Stated problem :: Return the data below line by line with no changes, leaving the pictures out of your answer.

Provided data ::
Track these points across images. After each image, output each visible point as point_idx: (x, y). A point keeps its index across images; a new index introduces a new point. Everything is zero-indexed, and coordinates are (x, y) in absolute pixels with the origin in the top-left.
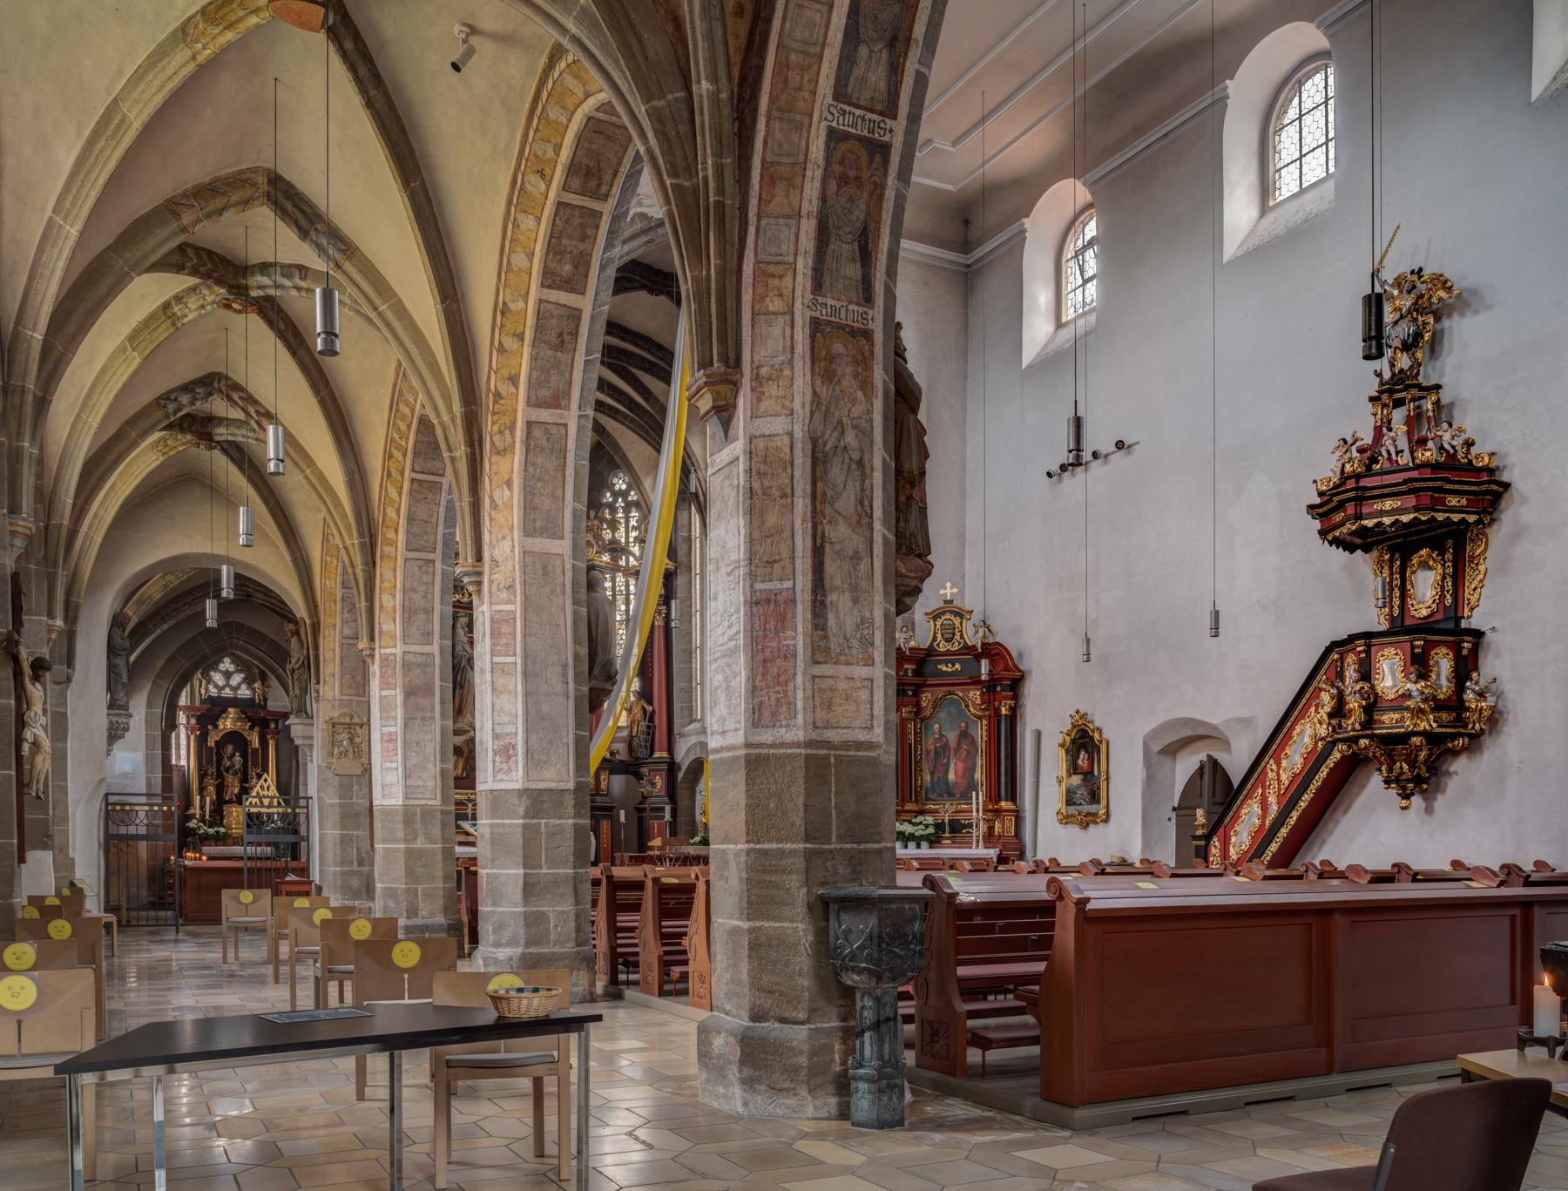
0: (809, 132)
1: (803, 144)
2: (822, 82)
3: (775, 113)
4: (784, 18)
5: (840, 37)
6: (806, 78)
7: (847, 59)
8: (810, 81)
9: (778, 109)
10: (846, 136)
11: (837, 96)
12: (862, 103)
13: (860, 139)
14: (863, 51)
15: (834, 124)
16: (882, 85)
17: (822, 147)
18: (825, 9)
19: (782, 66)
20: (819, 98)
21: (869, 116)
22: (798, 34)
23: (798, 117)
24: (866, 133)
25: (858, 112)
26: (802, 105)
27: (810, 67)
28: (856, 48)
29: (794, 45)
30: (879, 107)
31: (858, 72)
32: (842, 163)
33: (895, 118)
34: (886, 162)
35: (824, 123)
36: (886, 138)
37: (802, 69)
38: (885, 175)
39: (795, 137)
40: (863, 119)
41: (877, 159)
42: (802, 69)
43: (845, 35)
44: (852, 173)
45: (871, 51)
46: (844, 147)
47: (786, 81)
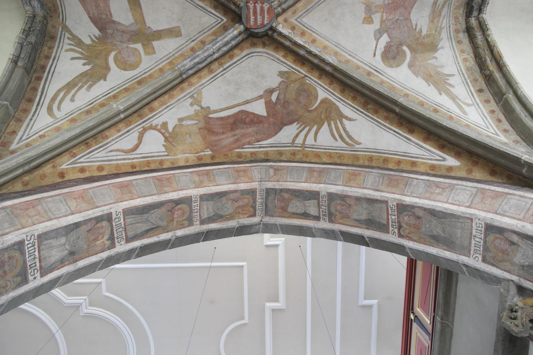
0: (16, 230)
1: (7, 231)
2: (42, 225)
3: (8, 210)
4: (50, 197)
5: (64, 224)
6: (37, 217)
7: (55, 233)
8: (37, 220)
9: (11, 211)
10: (23, 253)
11: (39, 236)
12: (42, 253)
13: (25, 262)
14: (63, 240)
15: (27, 242)
16: (53, 260)
17: (13, 241)
18: (70, 212)
19: (32, 205)
20: (34, 227)
21: (37, 260)
22: (50, 205)
23: (17, 222)
24: (29, 264)
25: (37, 253)
26: (24, 221)
27: (43, 217)
28: (63, 236)
29: (45, 206)
30: (43, 264)
31: (54, 242)
32: (10, 258)
33: (42, 276)
34: (19, 285)
35: (24, 237)
36: (31, 278)
37: (39, 214)
38: (14, 289)
39: (6, 225)
40: (35, 258)
41: (19, 279)
42: (39, 214)
43: (66, 227)
44: (7, 268)
45: (64, 244)
46: (17, 254)
47: (27, 209)
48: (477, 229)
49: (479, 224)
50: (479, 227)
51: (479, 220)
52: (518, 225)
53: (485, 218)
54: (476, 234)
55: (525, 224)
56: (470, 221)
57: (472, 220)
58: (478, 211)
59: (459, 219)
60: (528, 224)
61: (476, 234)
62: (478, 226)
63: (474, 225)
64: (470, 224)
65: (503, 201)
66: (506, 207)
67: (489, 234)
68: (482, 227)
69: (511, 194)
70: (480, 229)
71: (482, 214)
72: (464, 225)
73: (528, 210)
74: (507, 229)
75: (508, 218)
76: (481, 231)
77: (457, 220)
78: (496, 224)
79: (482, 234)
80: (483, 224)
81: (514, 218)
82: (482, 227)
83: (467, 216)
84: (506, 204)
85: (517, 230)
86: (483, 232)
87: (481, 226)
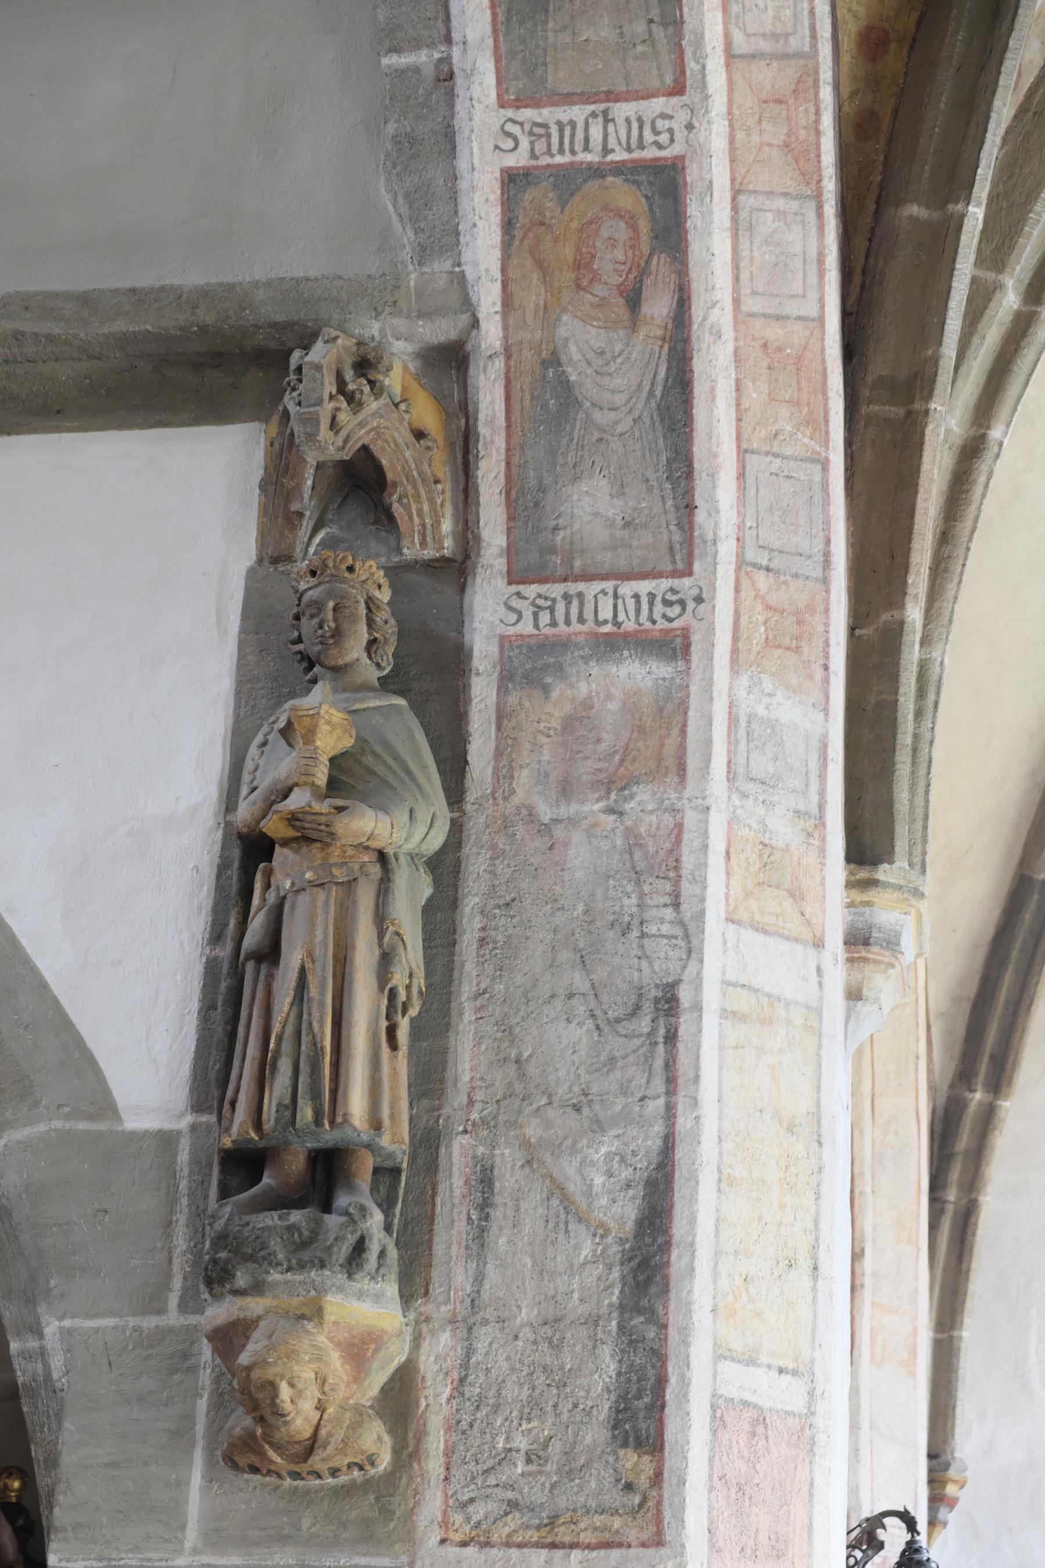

Correct result ::
Track these points across images. After each image, output each visible point as point_idx: (x, y). A point keeps its index across images; a new index introduces a new point. Everything is zero-indexed, and coordinates are (x, y) in absolute pixels with the origin in the top-left.
0: (809, 132)
1: (803, 144)
2: (822, 82)
3: (775, 113)
4: (784, 18)
5: (840, 37)
6: (806, 78)
7: (847, 59)
8: (810, 81)
9: (778, 109)
10: (846, 136)
11: (837, 96)
12: (862, 103)
13: (860, 139)
14: (863, 51)
15: (834, 124)
16: (882, 85)
17: (822, 147)
18: (825, 9)
19: (782, 66)
20: (819, 98)
21: (869, 116)
22: (798, 34)
23: (798, 117)
24: (866, 133)
25: (858, 112)
26: (802, 105)
27: (810, 67)
28: (856, 48)
29: (794, 45)
30: (879, 107)
31: (858, 72)
32: (842, 163)
33: (895, 118)
34: (886, 162)
35: (824, 123)
36: (886, 138)
37: (802, 69)
38: (885, 175)
39: (795, 137)
40: (863, 119)
41: (877, 159)
42: (802, 69)
43: (845, 35)
44: (852, 173)
45: (871, 51)
46: (844, 147)
47: (786, 81)
0: (16, 230)
1: (7, 231)
2: (42, 225)
3: (8, 210)
4: (50, 197)
5: (64, 224)
6: (37, 217)
7: (55, 233)
8: (37, 220)
9: (11, 211)
10: (23, 253)
11: (39, 236)
12: (42, 253)
13: (25, 262)
14: (63, 240)
15: (27, 242)
16: (53, 260)
17: (13, 241)
18: (70, 212)
19: (32, 205)
20: (34, 227)
21: (37, 260)
22: (50, 205)
23: (17, 222)
24: (29, 264)
25: (37, 253)
26: (24, 221)
27: (43, 217)
28: (63, 236)
29: (45, 206)
30: (43, 264)
31: (54, 242)
32: (10, 258)
33: (42, 276)
34: (19, 285)
35: (24, 237)
36: (31, 278)
37: (39, 214)
38: (14, 289)
39: (6, 225)
40: (35, 258)
41: (19, 279)
42: (39, 214)
43: (66, 227)
44: (7, 268)
45: (64, 244)
46: (17, 254)
47: (27, 209)
48: (477, 229)
49: (479, 224)
50: (479, 227)
51: (479, 220)
52: (518, 225)
53: (485, 218)
54: (476, 234)
55: (525, 224)
56: (470, 221)
57: (472, 220)
58: (478, 211)
59: (459, 219)
60: (528, 224)
61: (476, 234)
62: (478, 226)
63: (474, 225)
64: (470, 224)
65: (503, 201)
66: (506, 207)
67: (489, 234)
68: (482, 227)
69: (511, 194)
70: (480, 229)
71: (482, 214)
72: (464, 225)
73: (528, 210)
74: (507, 229)
75: (508, 218)
76: (481, 231)
77: (457, 220)
78: (496, 224)
79: (482, 234)
80: (483, 224)
81: (514, 218)
82: (482, 227)
83: (467, 216)
84: (506, 204)
85: (517, 230)
86: (483, 232)
87: (481, 226)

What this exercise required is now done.